__짧은 연습__
아래 항목 전체를 한 글자도 바꾸지 말고 그대로 다시 적으세요. 그림은 답에 넣지 마세요.

(그림 속 장면에 관한 질문)

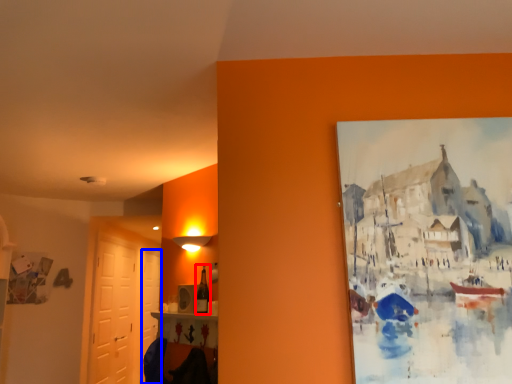
Question: Which point is further to the camera, bottle (highlighted by a red box) or door (highlighted by a blue box)?

Choices:
 (A) bottle
 (B) door

Answer: (B)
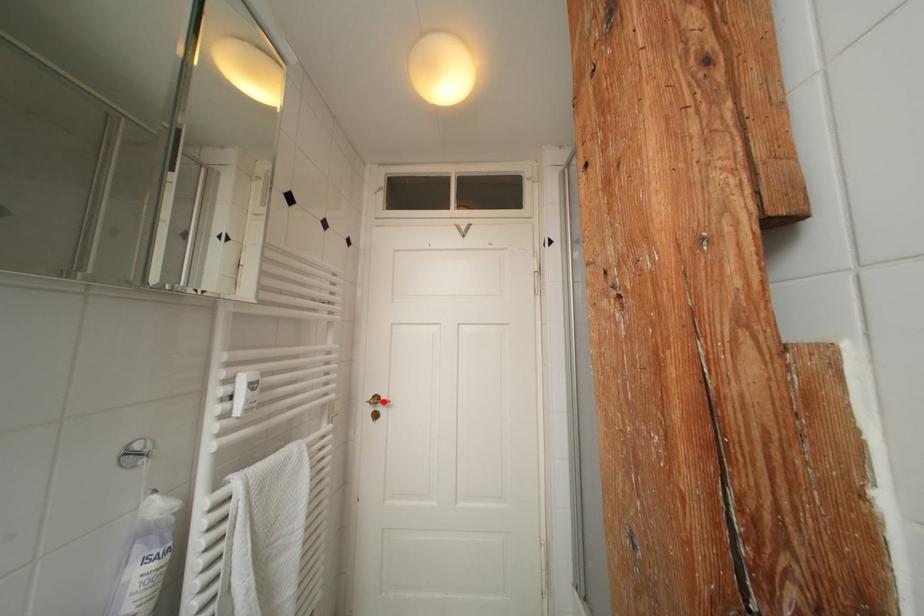
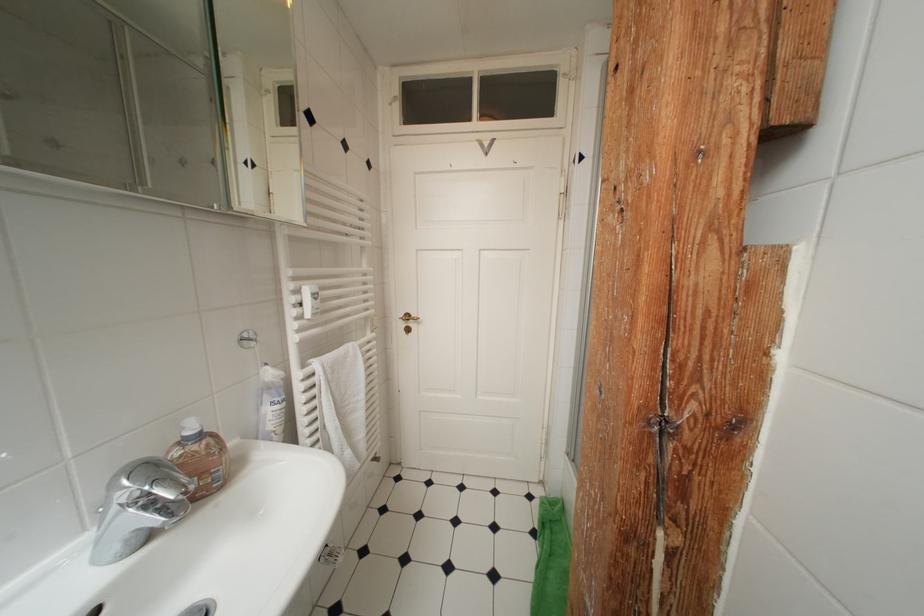
Where in the second image is the point corresponding to the highlighted location from the first image?

(415, 320)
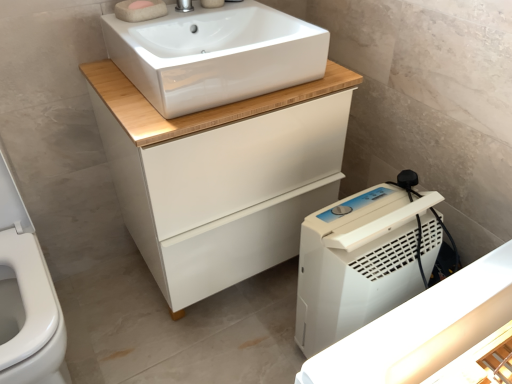
Question: Can you confirm if silver metallic tap at upper center is wider than pink sponge at upper center?

Choices:
 (A) yes
 (B) no

Answer: (A)

Question: Is silver metallic tap at upper center behind pink sponge at upper center?

Choices:
 (A) no
 (B) yes

Answer: (A)

Question: Is the surface of silver metallic tap at upper center in direct contact with pink sponge at upper center?

Choices:
 (A) no
 (B) yes

Answer: (B)

Question: Can you confirm if silver metallic tap at upper center is shorter than pink sponge at upper center?

Choices:
 (A) no
 (B) yes

Answer: (A)

Question: Does silver metallic tap at upper center have a lesser width compared to pink sponge at upper center?

Choices:
 (A) yes
 (B) no

Answer: (B)

Question: Is silver metallic tap at upper center oriented towards pink sponge at upper center?

Choices:
 (A) yes
 (B) no

Answer: (B)

Question: Is silver metallic tap at upper center located outside white matte cabinet at center?

Choices:
 (A) no
 (B) yes

Answer: (B)

Question: Is white matte cabinet at center a part of silver metallic tap at upper center?

Choices:
 (A) yes
 (B) no

Answer: (B)

Question: Is silver metallic tap at upper center positioned behind white matte cabinet at center?

Choices:
 (A) no
 (B) yes

Answer: (B)

Question: From a real-world perspective, is silver metallic tap at upper center on top of white matte cabinet at center?

Choices:
 (A) yes
 (B) no

Answer: (A)

Question: From the image's perspective, is silver metallic tap at upper center below white matte cabinet at center?

Choices:
 (A) no
 (B) yes

Answer: (A)

Question: Is silver metallic tap at upper center taller than white matte cabinet at center?

Choices:
 (A) yes
 (B) no

Answer: (B)

Question: Does white plastic dehumidifier at lower right have a lesser height compared to pink sponge at upper center?

Choices:
 (A) yes
 (B) no

Answer: (B)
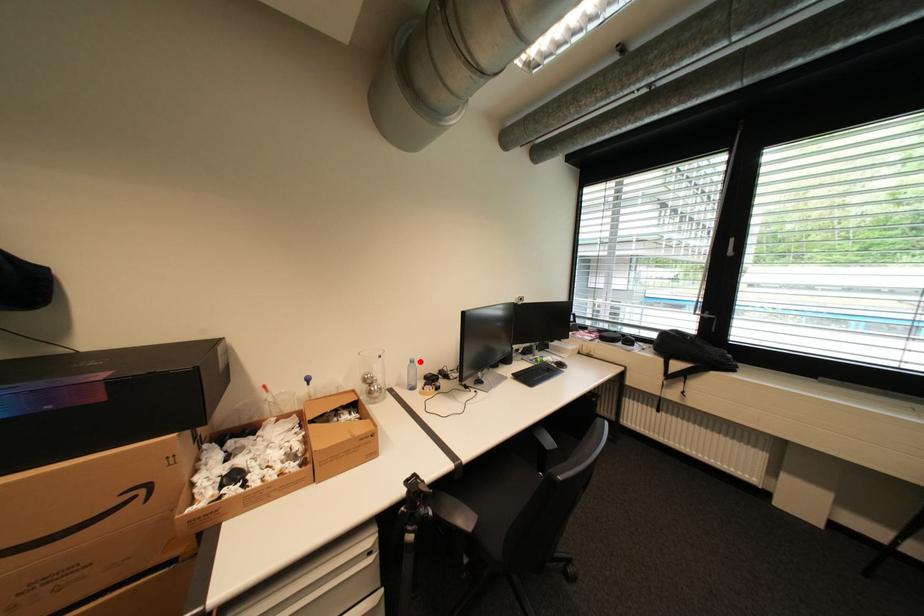
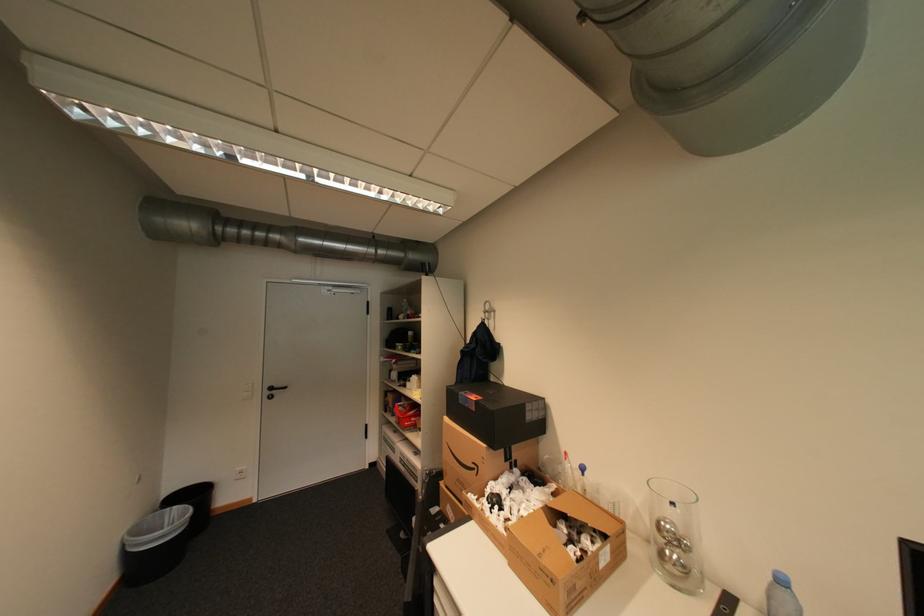
Question: I am providing you with two images of the same scene from different viewpoints. Image1 has a red point marked. In image2, the corresponding 3D location appears at what relative position? Reply with the corresponding letter.

Choices:
 (A) Closer
 (B) Farther

Answer: (B)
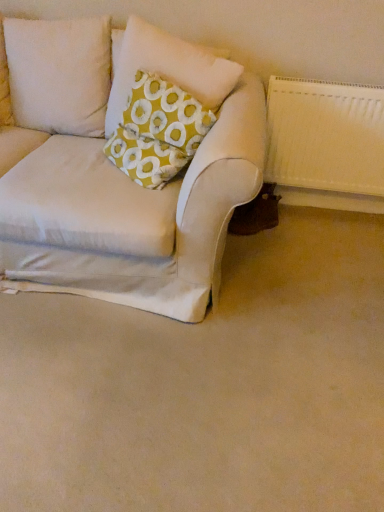
Question: Can you confirm if beige fabric couch at lower left is thinner than yellow fabric pillow at upper left?

Choices:
 (A) yes
 (B) no

Answer: (B)

Question: Considering the relative positions of beige fabric couch at lower left and yellow fabric pillow at upper left in the image provided, is beige fabric couch at lower left to the left of yellow fabric pillow at upper left from the viewer's perspective?

Choices:
 (A) yes
 (B) no

Answer: (A)

Question: From the image's perspective, is beige fabric couch at lower left under yellow fabric pillow at upper left?

Choices:
 (A) no
 (B) yes

Answer: (B)

Question: From a real-world perspective, is beige fabric couch at lower left over yellow fabric pillow at upper left?

Choices:
 (A) no
 (B) yes

Answer: (A)

Question: Is there a large distance between beige fabric couch at lower left and yellow fabric pillow at upper left?

Choices:
 (A) yes
 (B) no

Answer: (B)

Question: From the image's perspective, is yellow fabric pillow at upper left above or below beige fabric couch at lower left?

Choices:
 (A) below
 (B) above

Answer: (B)

Question: Is yellow fabric pillow at upper left inside the boundaries of beige fabric couch at lower left, or outside?

Choices:
 (A) outside
 (B) inside

Answer: (A)

Question: Considering their positions, is yellow fabric pillow at upper left located in front of or behind beige fabric couch at lower left?

Choices:
 (A) front
 (B) behind

Answer: (B)

Question: Is point (160, 58) closer or farther from the camera than point (148, 428)?

Choices:
 (A) farther
 (B) closer

Answer: (A)

Question: From the image's perspective, relative to yellow fabric pillow at upper left, is beige fabric couch at lower left above or below?

Choices:
 (A) below
 (B) above

Answer: (A)

Question: Would you say beige fabric couch at lower left is to the left or to the right of yellow fabric pillow at upper left in the picture?

Choices:
 (A) right
 (B) left

Answer: (B)

Question: Relative to yellow fabric pillow at upper left, is beige fabric couch at lower left in front or behind?

Choices:
 (A) behind
 (B) front

Answer: (B)

Question: Does point (170, 453) appear closer or farther from the camera than point (215, 66)?

Choices:
 (A) farther
 (B) closer

Answer: (B)

Question: In the image, is white textured radiator at right positioned in front of or behind yellow fabric pillow at upper left?

Choices:
 (A) behind
 (B) front

Answer: (A)

Question: Considering the positions of white textured radiator at right and yellow fabric pillow at upper left in the image, is white textured radiator at right wider or thinner than yellow fabric pillow at upper left?

Choices:
 (A) thin
 (B) wide

Answer: (A)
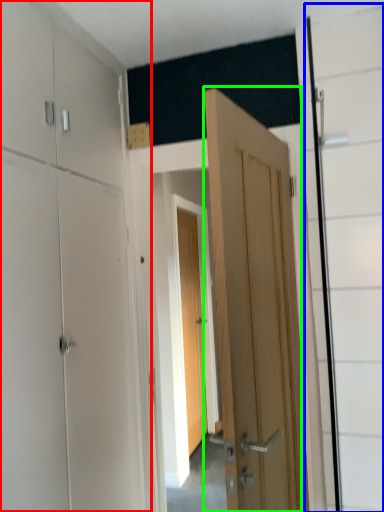
Question: Which is farther away from dresser (highlighted by a red box)? glass door (highlighted by a blue box) or door (highlighted by a green box)?

Choices:
 (A) glass door
 (B) door

Answer: (A)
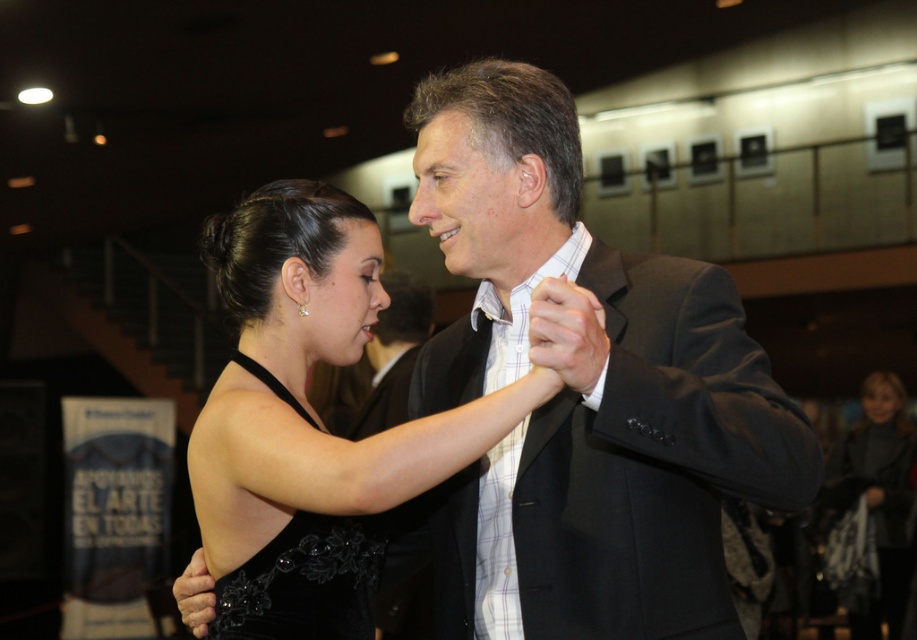
Question: Which object is closer to the camera taking this photo?

Choices:
 (A) white checkered dress shirt at center
 (B) black satin dress at center
 (C) black velvet dress at center

Answer: (B)

Question: In this image, where is black satin dress at center located relative to white checkered dress shirt at center?

Choices:
 (A) above
 (B) below

Answer: (A)

Question: Which point appears farthest from the camera in this image?

Choices:
 (A) (906, 556)
 (B) (335, 545)
 (C) (569, 157)

Answer: (A)

Question: Can you confirm if white checkered dress shirt at center is wider than black velvet dress at lower right?

Choices:
 (A) yes
 (B) no

Answer: (B)

Question: Which point appears farthest from the camera in this image?

Choices:
 (A) (566, 627)
 (B) (846, 477)

Answer: (B)

Question: Is white checkered dress shirt at center to the right of black velvet dress at lower right from the viewer's perspective?

Choices:
 (A) no
 (B) yes

Answer: (A)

__과제 결과__
Question: Which point is further to the camera, bottle (highlighted by a red box) or door (highlighted by a blue box)?

Choices:
 (A) bottle
 (B) door

Answer: (B)
Where in the second image is the point corresponding to the highlighted location from the first image?

(415, 320)
Question: Can you confirm if silver metallic tap at upper center is wider than pink sponge at upper center?

Choices:
 (A) yes
 (B) no

Answer: (A)

Question: Is silver metallic tap at upper center behind pink sponge at upper center?

Choices:
 (A) no
 (B) yes

Answer: (A)

Question: Is the surface of silver metallic tap at upper center in direct contact with pink sponge at upper center?

Choices:
 (A) no
 (B) yes

Answer: (B)

Question: Can you confirm if silver metallic tap at upper center is shorter than pink sponge at upper center?

Choices:
 (A) no
 (B) yes

Answer: (A)

Question: Does silver metallic tap at upper center have a lesser width compared to pink sponge at upper center?

Choices:
 (A) yes
 (B) no

Answer: (B)

Question: Is silver metallic tap at upper center oriented towards pink sponge at upper center?

Choices:
 (A) yes
 (B) no

Answer: (B)

Question: Is silver metallic tap at upper center located outside white matte cabinet at center?

Choices:
 (A) no
 (B) yes

Answer: (B)

Question: Is white matte cabinet at center a part of silver metallic tap at upper center?

Choices:
 (A) yes
 (B) no

Answer: (B)

Question: Is silver metallic tap at upper center positioned behind white matte cabinet at center?

Choices:
 (A) no
 (B) yes

Answer: (B)

Question: From a real-world perspective, is silver metallic tap at upper center on top of white matte cabinet at center?

Choices:
 (A) yes
 (B) no

Answer: (A)

Question: From the image's perspective, is silver metallic tap at upper center below white matte cabinet at center?

Choices:
 (A) no
 (B) yes

Answer: (A)

Question: Is silver metallic tap at upper center taller than white matte cabinet at center?

Choices:
 (A) yes
 (B) no

Answer: (B)

Question: Does white plastic dehumidifier at lower right have a lesser height compared to pink sponge at upper center?

Choices:
 (A) yes
 (B) no

Answer: (B)
Question: I am providing you with two images of the same scene from different viewpoints. Image1 has a red point marked. In image2, the corresponding 3D location appears at what relative position? Reply with the corresponding letter.

Choices:
 (A) Closer
 (B) Farther

Answer: (B)
Question: Can you confirm if beige fabric couch at lower left is thinner than yellow fabric pillow at upper left?

Choices:
 (A) yes
 (B) no

Answer: (B)

Question: Considering the relative positions of beige fabric couch at lower left and yellow fabric pillow at upper left in the image provided, is beige fabric couch at lower left to the left of yellow fabric pillow at upper left from the viewer's perspective?

Choices:
 (A) yes
 (B) no

Answer: (A)

Question: From the image's perspective, is beige fabric couch at lower left under yellow fabric pillow at upper left?

Choices:
 (A) no
 (B) yes

Answer: (B)

Question: From a real-world perspective, is beige fabric couch at lower left over yellow fabric pillow at upper left?

Choices:
 (A) no
 (B) yes

Answer: (A)

Question: Is there a large distance between beige fabric couch at lower left and yellow fabric pillow at upper left?

Choices:
 (A) yes
 (B) no

Answer: (B)

Question: From the image's perspective, is yellow fabric pillow at upper left above or below beige fabric couch at lower left?

Choices:
 (A) below
 (B) above

Answer: (B)

Question: Is yellow fabric pillow at upper left inside the boundaries of beige fabric couch at lower left, or outside?

Choices:
 (A) outside
 (B) inside

Answer: (A)

Question: Considering their positions, is yellow fabric pillow at upper left located in front of or behind beige fabric couch at lower left?

Choices:
 (A) front
 (B) behind

Answer: (B)

Question: Is point (160, 58) closer or farther from the camera than point (148, 428)?

Choices:
 (A) farther
 (B) closer

Answer: (A)

Question: From the image's perspective, relative to yellow fabric pillow at upper left, is beige fabric couch at lower left above or below?

Choices:
 (A) below
 (B) above

Answer: (A)

Question: Would you say beige fabric couch at lower left is to the left or to the right of yellow fabric pillow at upper left in the picture?

Choices:
 (A) right
 (B) left

Answer: (B)

Question: Relative to yellow fabric pillow at upper left, is beige fabric couch at lower left in front or behind?

Choices:
 (A) behind
 (B) front

Answer: (B)

Question: Does point (170, 453) appear closer or farther from the camera than point (215, 66)?

Choices:
 (A) farther
 (B) closer

Answer: (B)

Question: In the image, is white textured radiator at right positioned in front of or behind yellow fabric pillow at upper left?

Choices:
 (A) behind
 (B) front

Answer: (A)

Question: Considering the positions of white textured radiator at right and yellow fabric pillow at upper left in the image, is white textured radiator at right wider or thinner than yellow fabric pillow at upper left?

Choices:
 (A) thin
 (B) wide

Answer: (A)
Question: Which is farther away from dresser (highlighted by a red box)? glass door (highlighted by a blue box) or door (highlighted by a green box)?

Choices:
 (A) glass door
 (B) door

Answer: (A)
Question: Which object is closer to the camera taking this photo?

Choices:
 (A) white checkered dress shirt at center
 (B) black satin dress at center
 (C) black velvet dress at center

Answer: (B)

Question: In this image, where is black satin dress at center located relative to white checkered dress shirt at center?

Choices:
 (A) above
 (B) below

Answer: (A)

Question: Which point appears farthest from the camera in this image?

Choices:
 (A) (906, 556)
 (B) (335, 545)
 (C) (569, 157)

Answer: (A)

Question: Can you confirm if white checkered dress shirt at center is wider than black velvet dress at lower right?

Choices:
 (A) yes
 (B) no

Answer: (B)

Question: Which point appears farthest from the camera in this image?

Choices:
 (A) (566, 627)
 (B) (846, 477)

Answer: (B)

Question: Is white checkered dress shirt at center to the right of black velvet dress at lower right from the viewer's perspective?

Choices:
 (A) no
 (B) yes

Answer: (A)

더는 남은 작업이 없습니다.